REQUIREMENT: Search the data below for the string "fish" and copy all lines where it shows up.

------------------------------------

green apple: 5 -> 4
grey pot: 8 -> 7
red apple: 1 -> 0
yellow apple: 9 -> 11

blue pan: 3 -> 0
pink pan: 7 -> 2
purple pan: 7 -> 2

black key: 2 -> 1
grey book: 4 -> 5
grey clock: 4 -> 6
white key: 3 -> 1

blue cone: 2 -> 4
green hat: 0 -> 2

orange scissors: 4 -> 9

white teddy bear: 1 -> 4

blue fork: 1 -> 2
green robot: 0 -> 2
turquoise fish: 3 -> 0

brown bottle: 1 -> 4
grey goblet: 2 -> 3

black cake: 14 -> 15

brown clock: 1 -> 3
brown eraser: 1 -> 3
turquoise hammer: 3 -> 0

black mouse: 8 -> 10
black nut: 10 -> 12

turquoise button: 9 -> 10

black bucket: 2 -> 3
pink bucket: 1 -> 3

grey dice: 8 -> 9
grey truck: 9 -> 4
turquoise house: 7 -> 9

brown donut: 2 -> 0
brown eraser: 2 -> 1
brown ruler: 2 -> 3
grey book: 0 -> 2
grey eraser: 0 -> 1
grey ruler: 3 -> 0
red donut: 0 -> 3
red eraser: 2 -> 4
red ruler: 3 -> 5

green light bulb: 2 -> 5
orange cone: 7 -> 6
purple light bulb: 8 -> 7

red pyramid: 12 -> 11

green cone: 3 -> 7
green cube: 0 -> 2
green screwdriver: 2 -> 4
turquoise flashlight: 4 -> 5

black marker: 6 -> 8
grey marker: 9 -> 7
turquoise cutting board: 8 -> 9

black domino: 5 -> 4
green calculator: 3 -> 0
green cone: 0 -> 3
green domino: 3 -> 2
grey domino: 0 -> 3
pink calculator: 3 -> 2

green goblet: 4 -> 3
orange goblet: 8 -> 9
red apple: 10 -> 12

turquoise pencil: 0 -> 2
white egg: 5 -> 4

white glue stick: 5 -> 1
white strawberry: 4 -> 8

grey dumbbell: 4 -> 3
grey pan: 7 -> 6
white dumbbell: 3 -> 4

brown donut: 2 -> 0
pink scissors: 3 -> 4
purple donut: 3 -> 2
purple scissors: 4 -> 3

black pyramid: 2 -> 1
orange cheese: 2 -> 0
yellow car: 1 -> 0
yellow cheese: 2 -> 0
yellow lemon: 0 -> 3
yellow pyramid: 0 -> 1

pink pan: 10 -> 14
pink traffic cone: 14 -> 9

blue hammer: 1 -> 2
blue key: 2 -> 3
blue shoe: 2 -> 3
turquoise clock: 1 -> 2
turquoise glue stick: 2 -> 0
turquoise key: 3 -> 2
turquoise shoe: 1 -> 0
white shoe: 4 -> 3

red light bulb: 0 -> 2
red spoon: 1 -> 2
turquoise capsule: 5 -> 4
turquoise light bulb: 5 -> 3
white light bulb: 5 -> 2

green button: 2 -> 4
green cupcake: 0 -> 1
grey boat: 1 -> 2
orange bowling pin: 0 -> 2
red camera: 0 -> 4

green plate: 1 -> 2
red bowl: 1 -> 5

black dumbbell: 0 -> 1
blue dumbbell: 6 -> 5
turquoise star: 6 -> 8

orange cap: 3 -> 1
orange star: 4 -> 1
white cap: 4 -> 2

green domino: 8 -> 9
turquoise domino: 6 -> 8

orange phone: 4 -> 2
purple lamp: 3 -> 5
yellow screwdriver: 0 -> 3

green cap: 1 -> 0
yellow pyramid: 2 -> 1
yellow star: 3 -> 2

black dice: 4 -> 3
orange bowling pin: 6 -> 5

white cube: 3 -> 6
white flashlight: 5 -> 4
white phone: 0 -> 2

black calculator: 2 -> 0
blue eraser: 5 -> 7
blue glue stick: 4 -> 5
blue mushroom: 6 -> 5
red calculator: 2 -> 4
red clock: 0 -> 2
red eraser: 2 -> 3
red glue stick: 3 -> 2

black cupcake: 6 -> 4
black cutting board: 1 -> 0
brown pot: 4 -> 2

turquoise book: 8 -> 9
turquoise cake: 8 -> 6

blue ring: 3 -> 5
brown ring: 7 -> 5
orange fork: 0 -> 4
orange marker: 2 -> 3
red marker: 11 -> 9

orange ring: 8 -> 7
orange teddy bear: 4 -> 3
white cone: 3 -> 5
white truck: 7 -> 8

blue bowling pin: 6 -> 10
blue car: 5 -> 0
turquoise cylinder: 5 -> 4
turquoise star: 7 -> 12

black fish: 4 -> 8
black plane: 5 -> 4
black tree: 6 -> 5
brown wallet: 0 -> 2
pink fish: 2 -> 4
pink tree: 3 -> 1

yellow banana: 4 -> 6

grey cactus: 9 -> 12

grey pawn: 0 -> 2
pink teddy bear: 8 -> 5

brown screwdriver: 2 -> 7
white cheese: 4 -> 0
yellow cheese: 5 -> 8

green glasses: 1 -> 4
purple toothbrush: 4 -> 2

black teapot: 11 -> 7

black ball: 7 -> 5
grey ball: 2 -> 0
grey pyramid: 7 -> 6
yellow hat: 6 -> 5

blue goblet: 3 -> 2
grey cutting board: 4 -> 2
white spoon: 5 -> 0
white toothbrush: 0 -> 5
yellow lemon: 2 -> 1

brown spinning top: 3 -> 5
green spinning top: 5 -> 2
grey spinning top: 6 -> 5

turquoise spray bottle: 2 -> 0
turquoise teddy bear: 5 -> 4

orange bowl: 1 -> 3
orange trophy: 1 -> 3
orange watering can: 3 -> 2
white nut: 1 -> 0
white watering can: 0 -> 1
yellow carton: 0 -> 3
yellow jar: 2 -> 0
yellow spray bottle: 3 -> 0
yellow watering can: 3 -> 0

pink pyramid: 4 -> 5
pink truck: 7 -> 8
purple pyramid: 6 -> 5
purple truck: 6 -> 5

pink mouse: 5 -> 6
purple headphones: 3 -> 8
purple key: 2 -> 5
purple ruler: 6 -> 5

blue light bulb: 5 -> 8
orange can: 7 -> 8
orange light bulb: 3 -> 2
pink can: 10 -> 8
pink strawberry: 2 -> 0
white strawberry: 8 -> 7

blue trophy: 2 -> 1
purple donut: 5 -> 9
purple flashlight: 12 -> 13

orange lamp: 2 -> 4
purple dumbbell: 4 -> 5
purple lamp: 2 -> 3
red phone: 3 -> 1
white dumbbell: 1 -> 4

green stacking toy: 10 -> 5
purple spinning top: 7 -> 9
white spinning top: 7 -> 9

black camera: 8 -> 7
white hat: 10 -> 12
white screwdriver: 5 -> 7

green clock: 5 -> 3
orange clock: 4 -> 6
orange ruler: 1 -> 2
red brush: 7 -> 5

------------------------------------

OUTPUT OF THE TASK:
turquoise fish: 3 -> 0
black fish: 4 -> 8
pink fish: 2 -> 4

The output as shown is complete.